Hand back all records exactly, pictures omitted.
Extracted information START
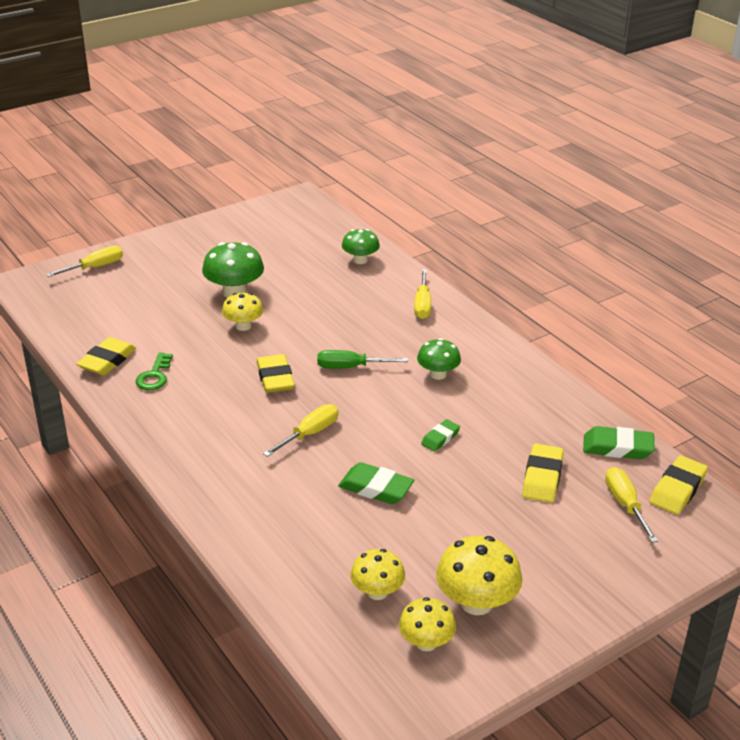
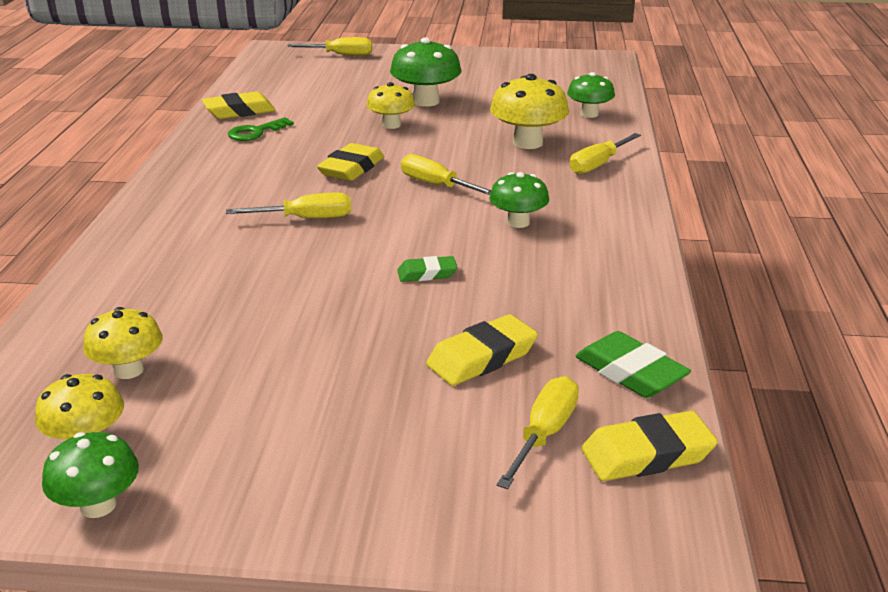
camera: 40 degrees right, 5 degrees down
green screwdriver [317,350,408,368] -> yellow screwdriver [401,154,491,195]
green eraser [338,462,414,504] -> none
yellow mushroom [436,536,522,615] -> yellow mushroom moved to [490,74,569,149]
none -> green mushroom [42,432,139,518]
Extracted information END
The answer:
camera: 40 degrees right, 5 degrees down
green screwdriver [317,350,408,368] -> yellow screwdriver [401,154,491,195]
green eraser [338,462,414,504] -> none
yellow mushroom [436,536,522,615] -> yellow mushroom moved to [490,74,569,149]
none -> green mushroom [42,432,139,518]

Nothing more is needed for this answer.